--- AVAILABLE RECORDS Enclosed Below ---

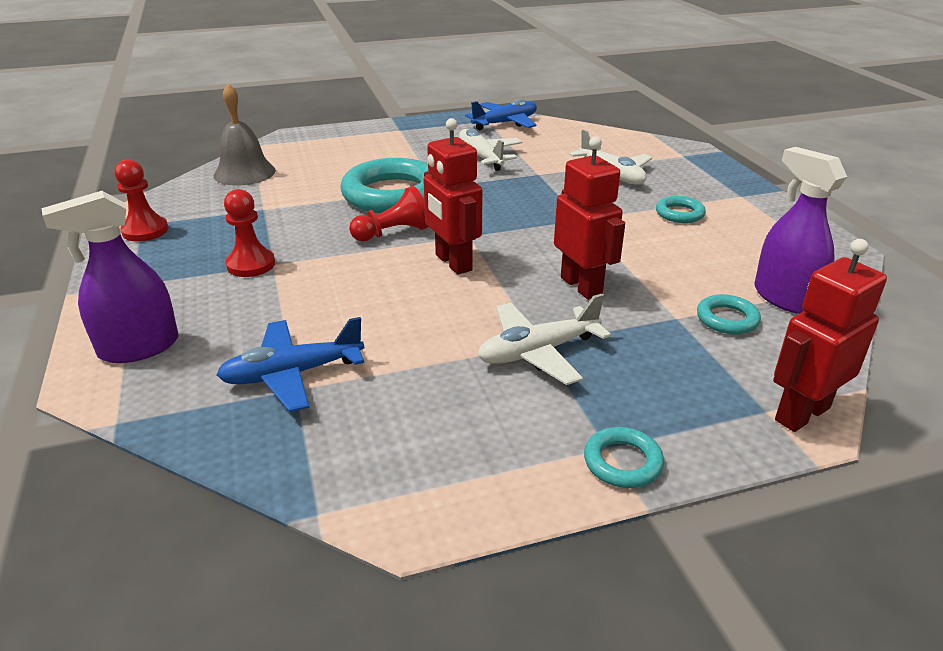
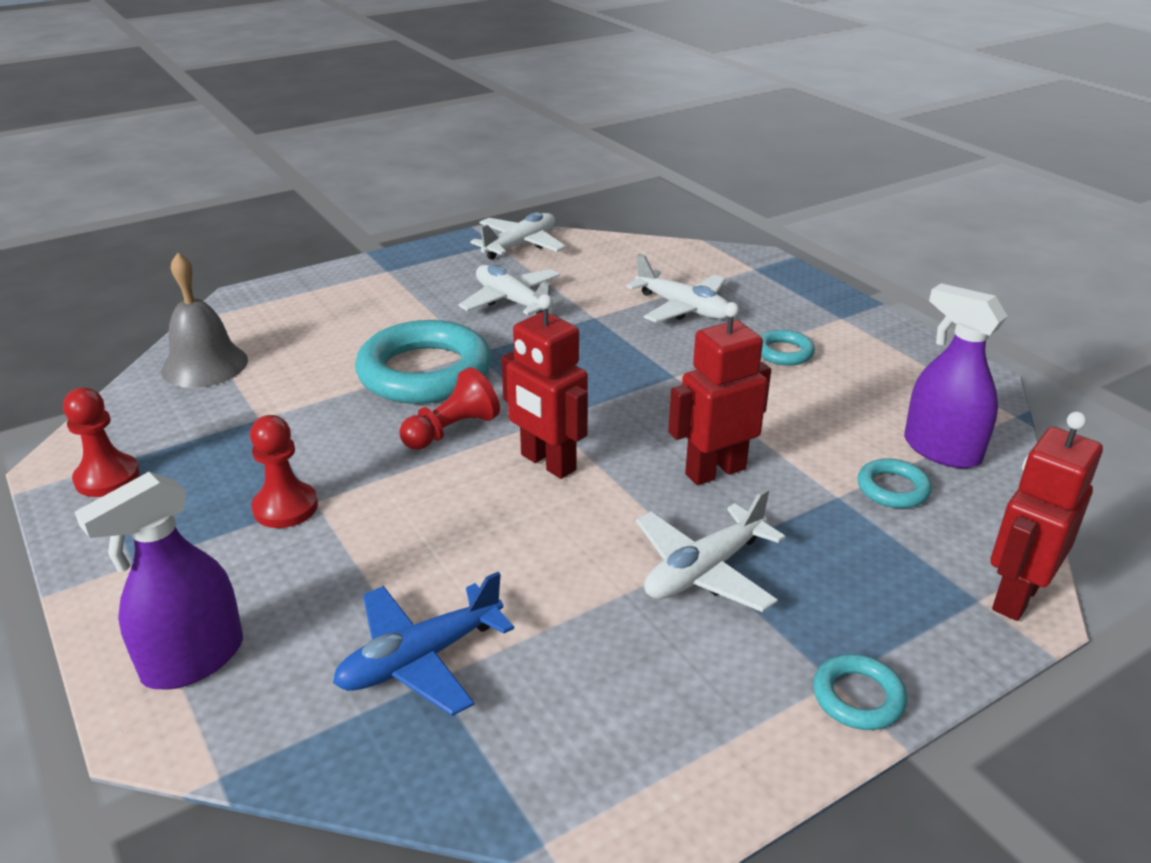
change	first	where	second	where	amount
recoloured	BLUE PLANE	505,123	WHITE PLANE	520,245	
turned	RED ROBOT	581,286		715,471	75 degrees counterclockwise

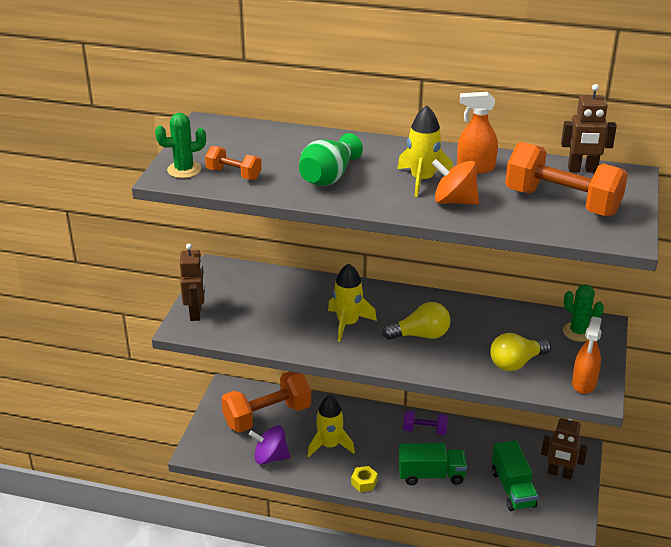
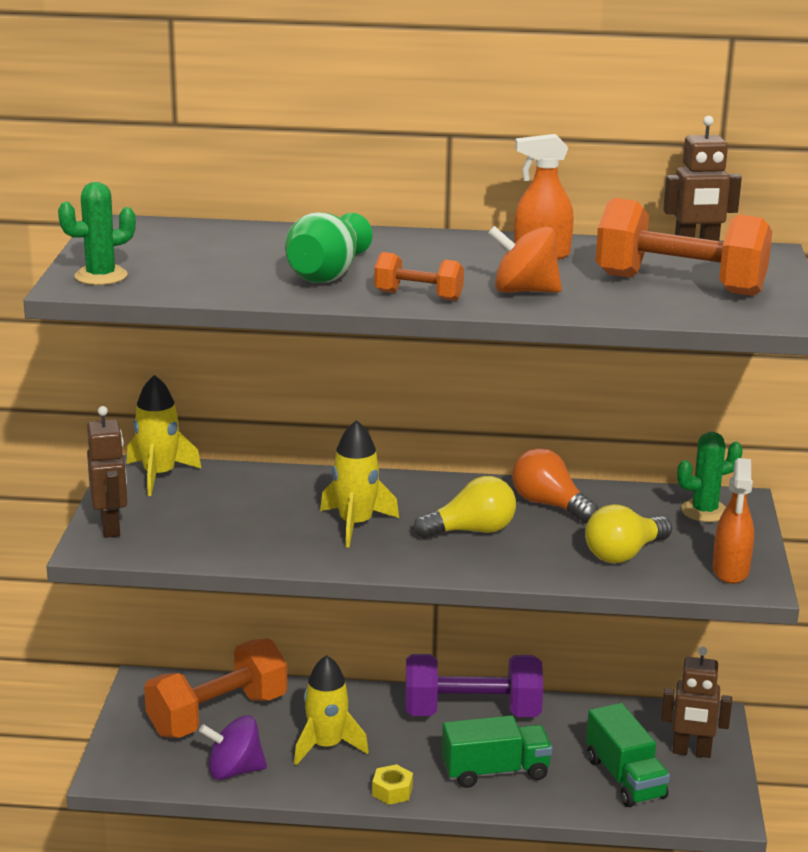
change	first	where	second	where	amount
moved	ORANGE DUMBBELL	234,174		418,296	
moved	YELLOW ROCKET	422,180		159,475	
resized	PURPLE DUMBBELL	425,430		472,713	x1.97
turned	GREEN CACTUS	578,332		704,511	60 degrees counterclockwise
added			ORANGE LIGHT BULB	549,504	

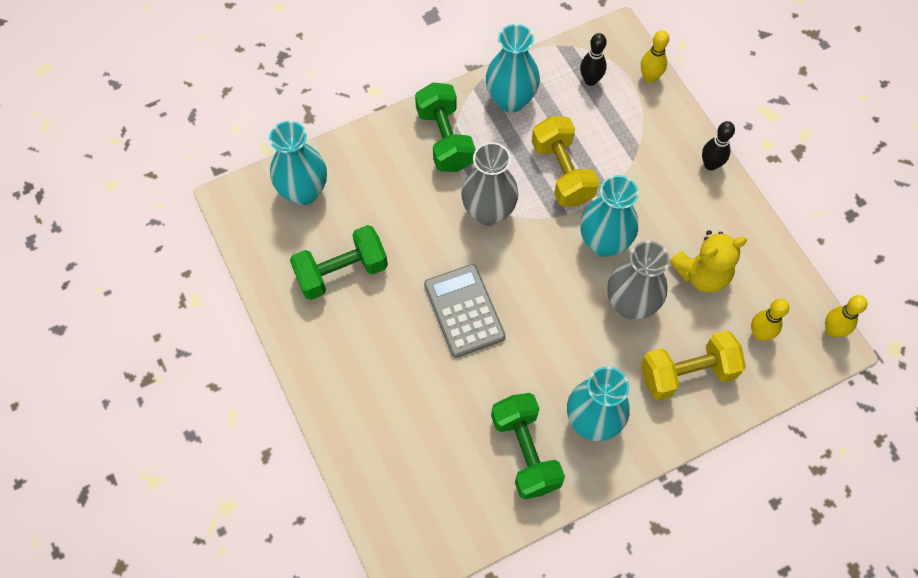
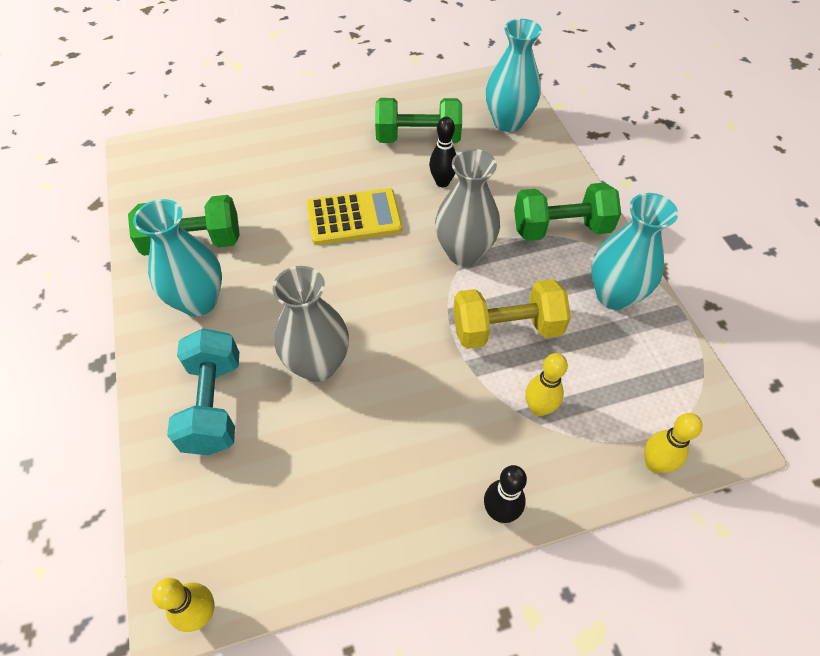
change	first	where	second	where	amount
turned	GREEN DUMBBELL	341,272		418,139	75 degrees counterclockwise
recoloured	GREY CALCULATOR	464,311	YELLOW CALCULATOR	354,217	
moved	BLACK BOWLING PIN	590,80		442,182	
removed	TURQUOISE VASE	604,242			
recoloured	YELLOW DUMBBELL	687,373	TURQUOISE DUMBBELL	214,404	
removed	YELLOW TEDDY BEAR	702,274			
moved	YELLOW BOWLING PIN	759,334		538,408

--- End of Enclosed AVAILABLE RECORDS ---

▸ EXERCISE OBJECTIVE
The entries are to be transcribed word for word, without their images.

▸ OUTPUT FOR THIS TASK
change	first	where	second	where	amount
recoloured	BLUE PLANE	505,123	WHITE PLANE	520,245	
turned	RED ROBOT	581,286		715,471	75 degrees counterclockwise

change	first	where	second	where	amount
moved	ORANGE DUMBBELL	234,174		418,296	
moved	YELLOW ROCKET	422,180		159,475	
resized	PURPLE DUMBBELL	425,430		472,713	x1.97
turned	GREEN CACTUS	578,332		704,511	60 degrees counterclockwise
added			ORANGE LIGHT BULB	549,504	

change	first	where	second	where	amount
turned	GREEN DUMBBELL	341,272		418,139	75 degrees counterclockwise
recoloured	GREY CALCULATOR	464,311	YELLOW CALCULATOR	354,217	
moved	BLACK BOWLING PIN	590,80		442,182	
removed	TURQUOISE VASE	604,242			
recoloured	YELLOW DUMBBELL	687,373	TURQUOISE DUMBBELL	214,404	
removed	YELLOW TEDDY BEAR	702,274			
moved	YELLOW BOWLING PIN	759,334		538,408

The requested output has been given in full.